▶ RECORDS FOR THIS EXERCISE
* * * *

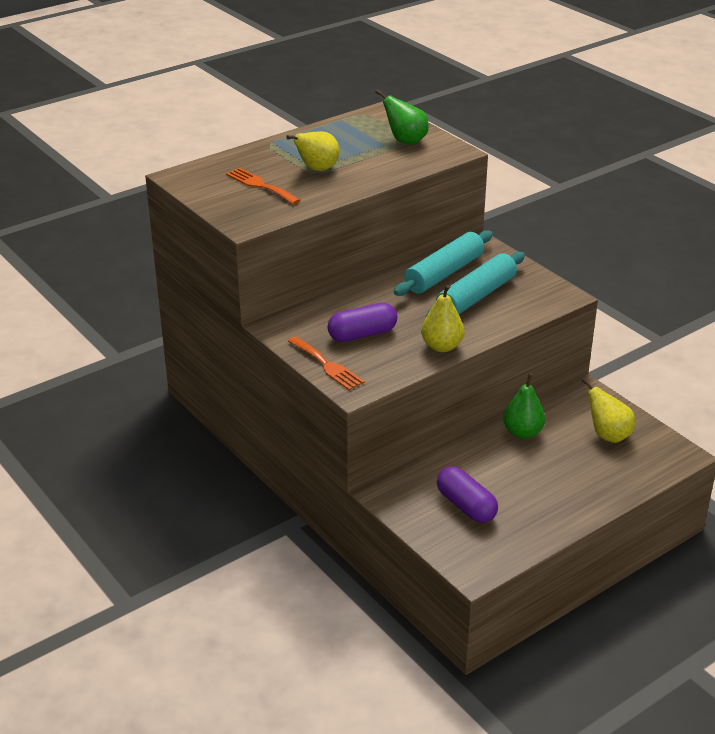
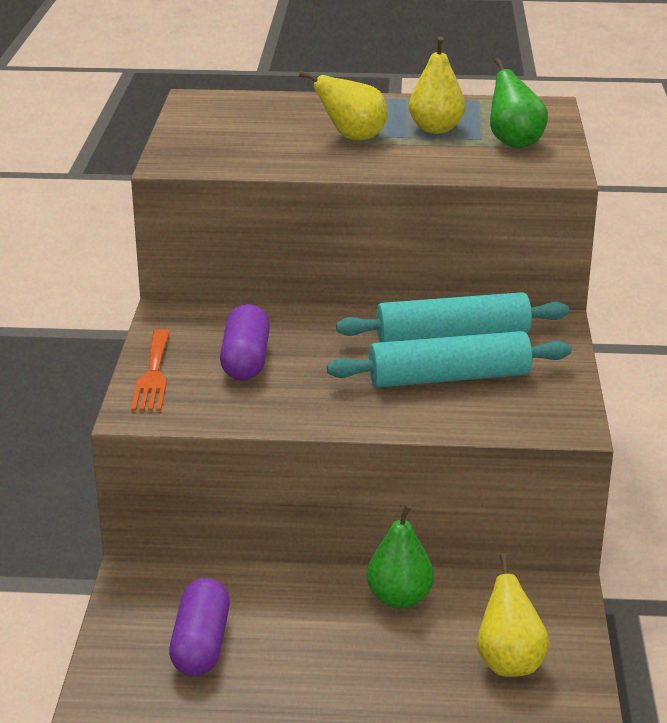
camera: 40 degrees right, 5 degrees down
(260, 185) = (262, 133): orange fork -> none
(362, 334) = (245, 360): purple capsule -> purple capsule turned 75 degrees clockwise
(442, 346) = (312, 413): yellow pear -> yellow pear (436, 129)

* * * *

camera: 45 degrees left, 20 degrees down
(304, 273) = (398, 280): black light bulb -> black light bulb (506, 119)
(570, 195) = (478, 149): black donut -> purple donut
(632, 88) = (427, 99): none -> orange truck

* * * *

▶ TASK OBJECTIVE
Return exactly, and only, the lines above starting at the line that contains "camera: 45 degrees left, 20 degrees down" and ending at the line that contains "(632, 88) = (427, 99): none -> orange truck".

▶ EXERCISE ANSWER
camera: 45 degrees left, 20 degrees down
(304, 273) = (398, 280): black light bulb -> black light bulb (506, 119)
(570, 195) = (478, 149): black donut -> purple donut
(632, 88) = (427, 99): none -> orange truck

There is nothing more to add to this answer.